=== Task input ===

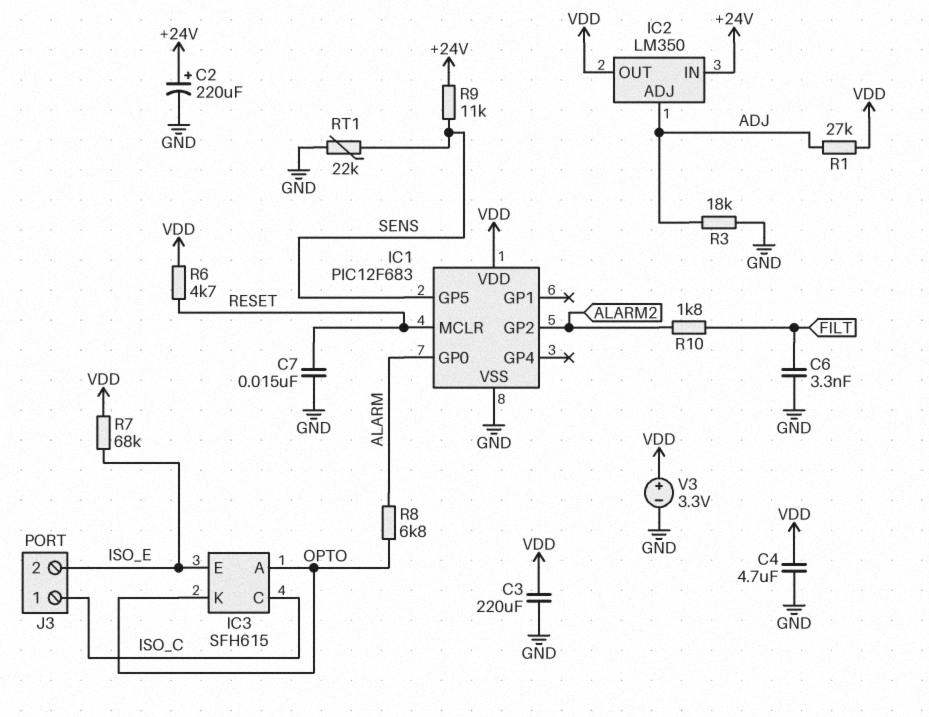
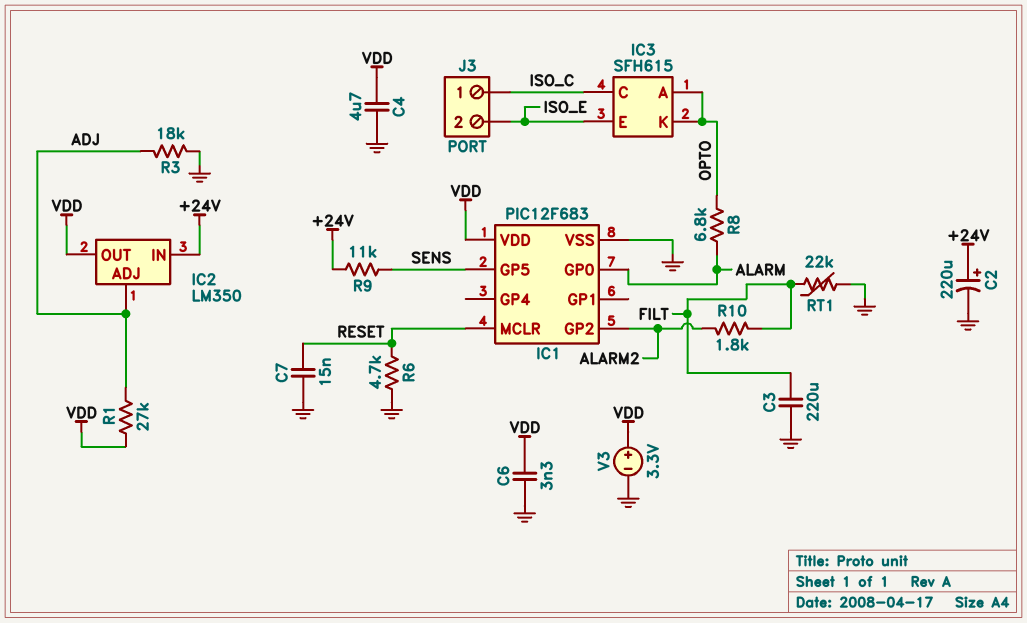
C3: 220uF (GND, VDD) -> 220uF (FILT, GND)
C6: 3.3nF (FILT, GND) -> 3.3nF (GND, VDD)
R6: 4.7k (RESET, VDD) -> 4.7k (GND, RESET)
R7: 68k (ISO_E, VDD) -> none
RT1: 22k (GND, SENS) -> 22k (FILT, GND)

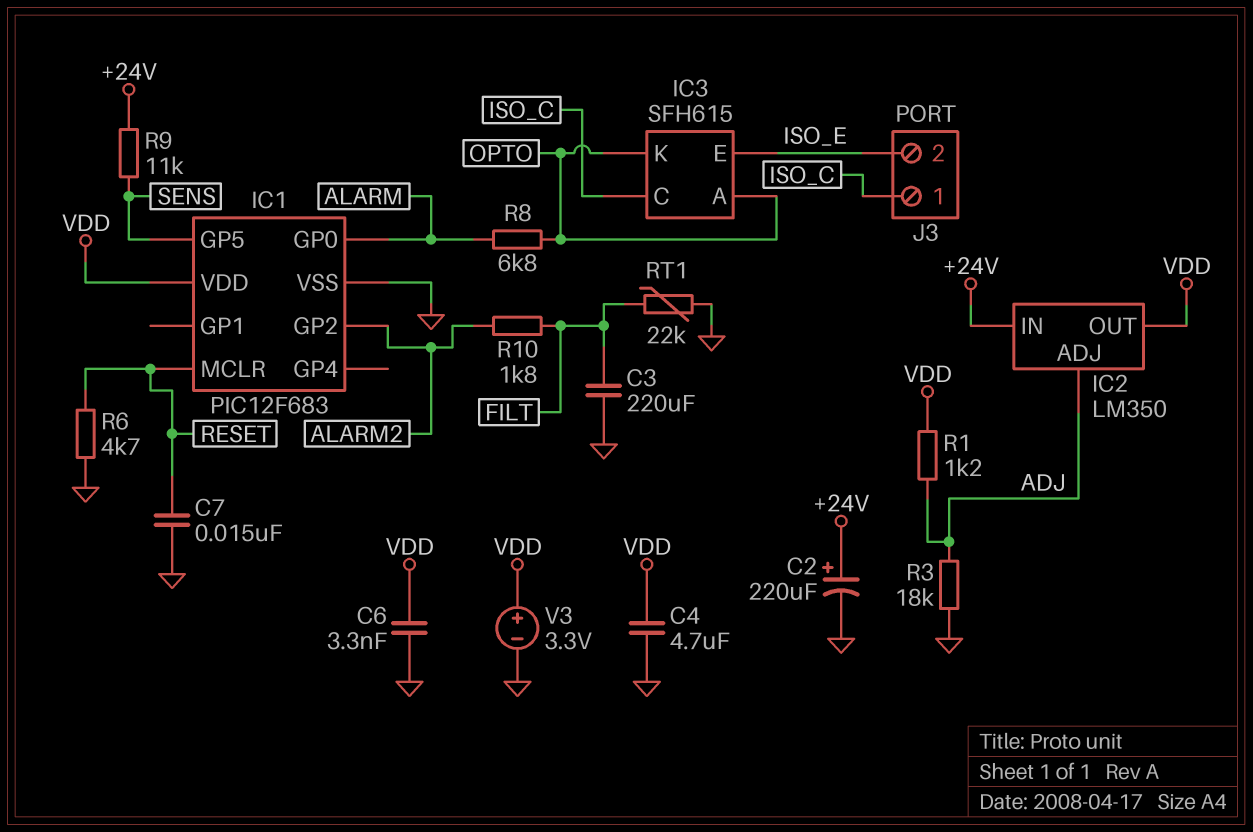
R1: 27k (ADJ, VDD) -> 1.2k (ADJ, VDD)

===

### What the task requires
When copying the material, leave every image behind and keep each line verbatim.

### Exercise result
C3: 220uF (GND, VDD) -> 220uF (FILT, GND)
C6: 3.3nF (FILT, GND) -> 3.3nF (GND, VDD)
R6: 4.7k (RESET, VDD) -> 4.7k (GND, RESET)
R7: 68k (ISO_E, VDD) -> none
RT1: 22k (GND, SENS) -> 22k (FILT, GND)

R1: 27k (ADJ, VDD) -> 1.2k (ADJ, VDD)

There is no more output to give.